Scene edit records:
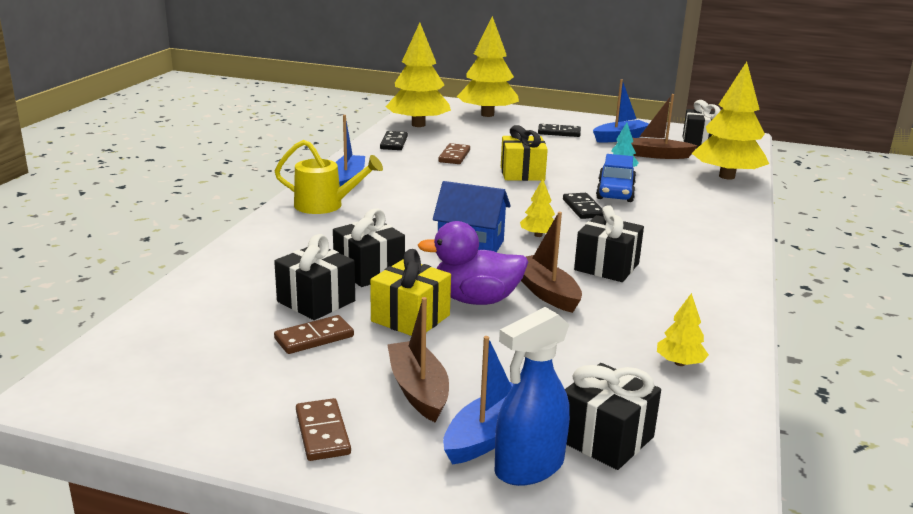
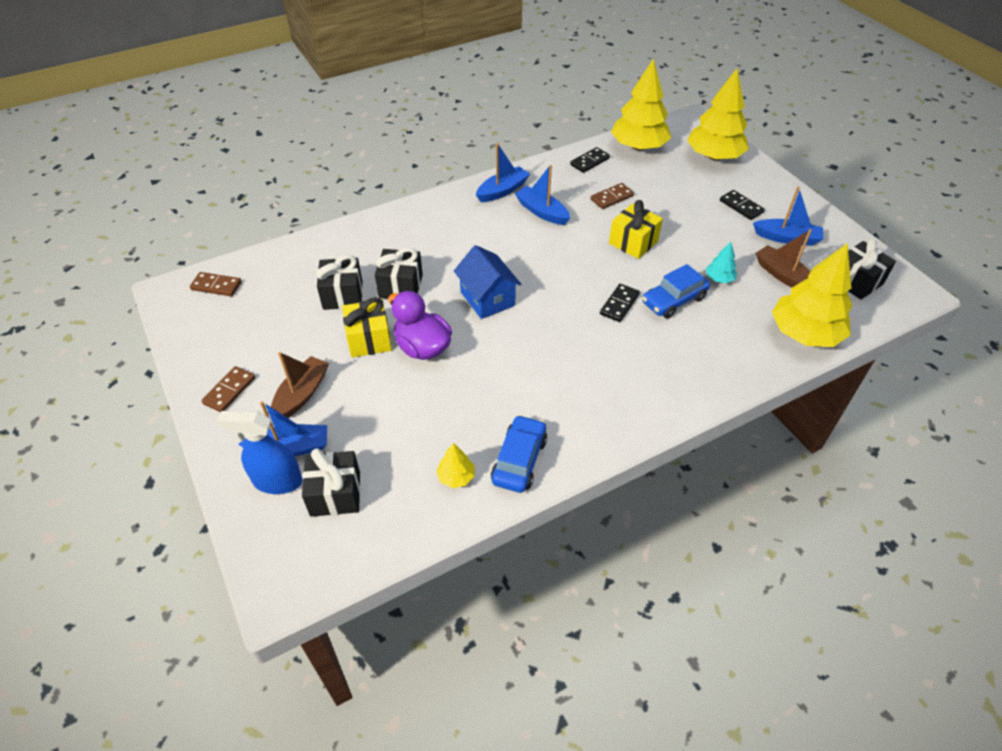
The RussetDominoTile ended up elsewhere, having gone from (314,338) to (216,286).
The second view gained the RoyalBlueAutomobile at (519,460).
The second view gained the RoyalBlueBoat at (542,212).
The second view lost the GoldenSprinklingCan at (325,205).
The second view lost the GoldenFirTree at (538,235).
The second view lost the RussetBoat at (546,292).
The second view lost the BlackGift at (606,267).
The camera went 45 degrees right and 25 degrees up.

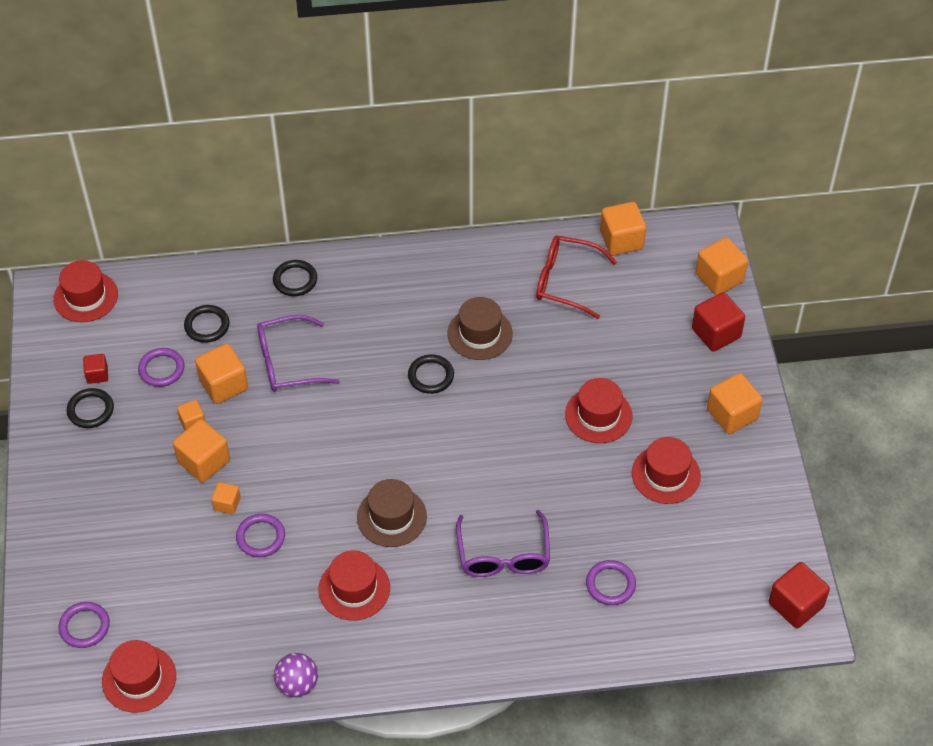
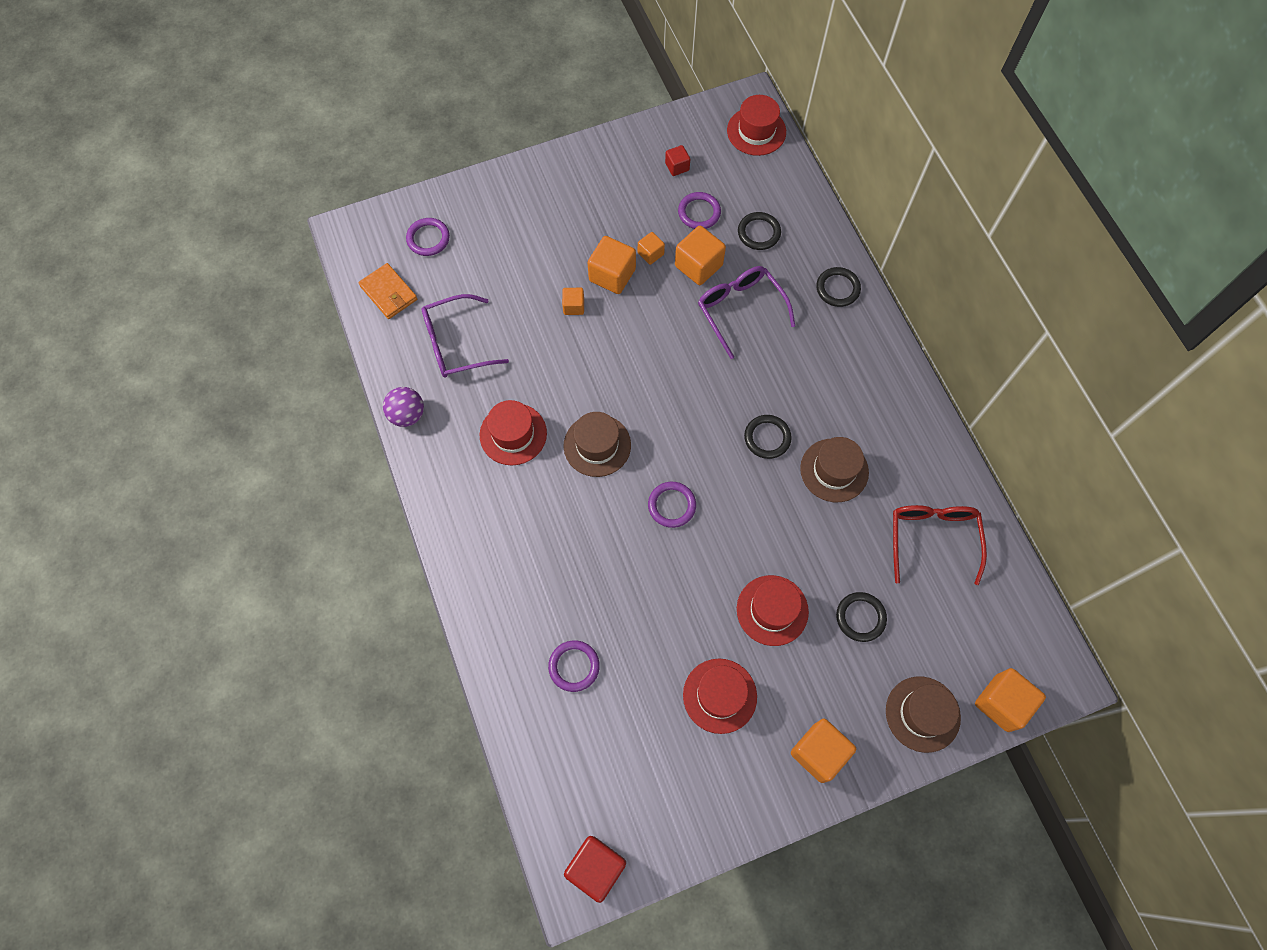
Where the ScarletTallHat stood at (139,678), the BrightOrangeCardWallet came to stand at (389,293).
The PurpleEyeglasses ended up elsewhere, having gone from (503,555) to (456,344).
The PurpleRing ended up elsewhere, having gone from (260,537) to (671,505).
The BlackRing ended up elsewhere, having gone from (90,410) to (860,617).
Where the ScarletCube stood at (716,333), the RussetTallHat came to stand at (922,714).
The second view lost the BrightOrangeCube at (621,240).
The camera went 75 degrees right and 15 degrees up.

> TRY IT: Once you find the line containing "The second view lost the BlackGift", transcribe it and each line after it to the end of the records exactly, and leave out the pictures.

> PROBLEM SOLUTION:
The second view lost the BlackGift at (606,267).
The camera went 45 degrees right and 25 degrees up.

Where the ScarletTallHat stood at (139,678), the BrightOrangeCardWallet came to stand at (389,293).
The PurpleEyeglasses ended up elsewhere, having gone from (503,555) to (456,344).
The PurpleRing ended up elsewhere, having gone from (260,537) to (671,505).
The BlackRing ended up elsewhere, having gone from (90,410) to (860,617).
Where the ScarletCube stood at (716,333), the RussetTallHat came to stand at (922,714).
The second view lost the BrightOrangeCube at (621,240).
The camera went 75 degrees right and 15 degrees up.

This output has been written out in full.